Could you output each record below exactly as it stands and leave the pictures out?

── Records to use ──

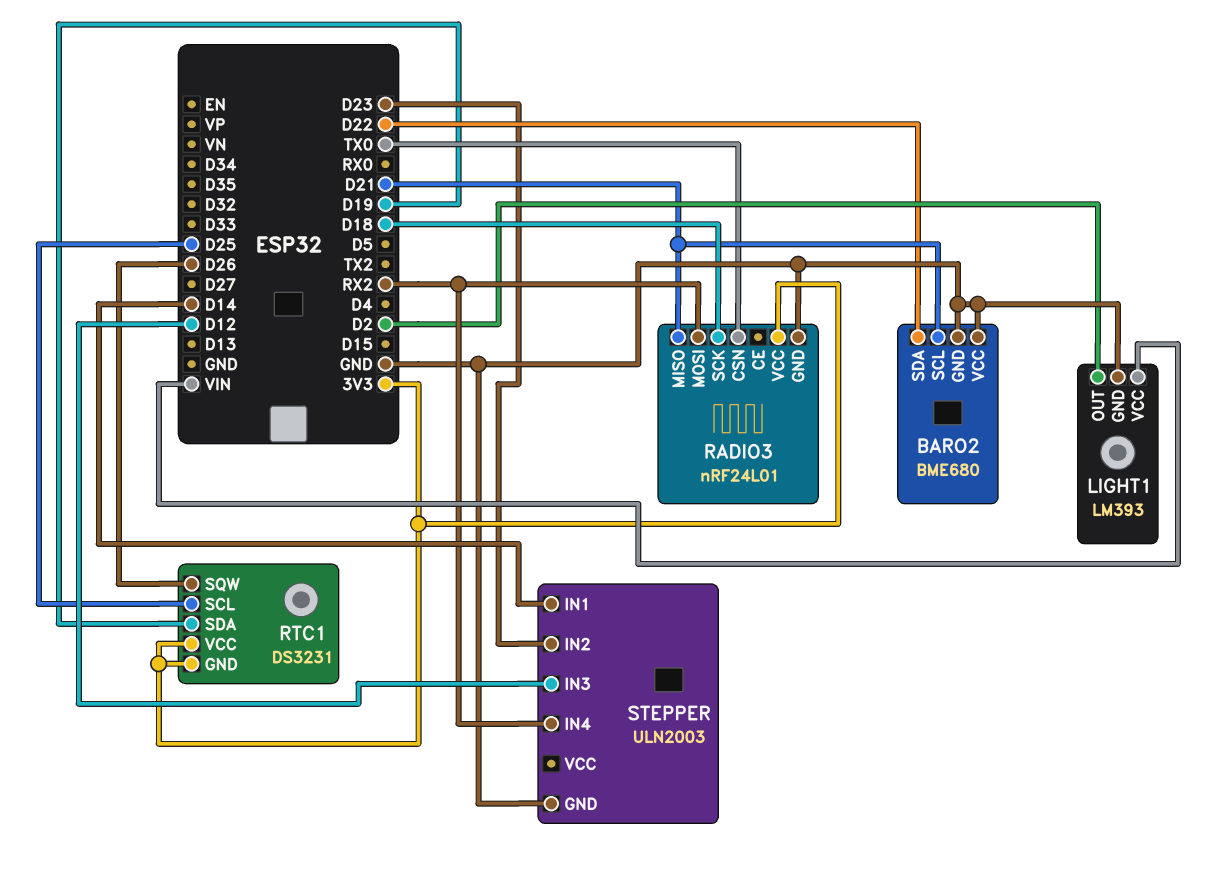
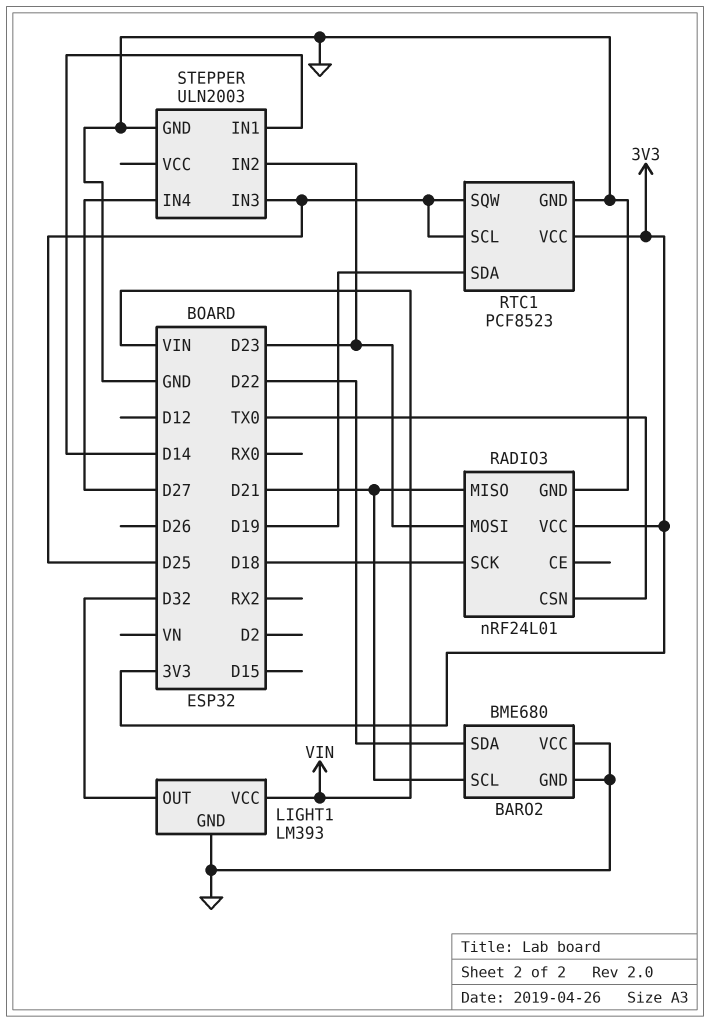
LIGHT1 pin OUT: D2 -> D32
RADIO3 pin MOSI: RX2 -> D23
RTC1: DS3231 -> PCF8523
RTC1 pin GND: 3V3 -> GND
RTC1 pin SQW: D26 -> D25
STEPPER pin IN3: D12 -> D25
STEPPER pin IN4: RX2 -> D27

───

■ **Finished exercise**:
LIGHT1 pin OUT: D2 -> D32
RADIO3 pin MOSI: RX2 -> D23
RTC1: DS3231 -> PCF8523
RTC1 pin GND: 3V3 -> GND
RTC1 pin SQW: D26 -> D25
STEPPER pin IN3: D12 -> D25
STEPPER pin IN4: RX2 -> D27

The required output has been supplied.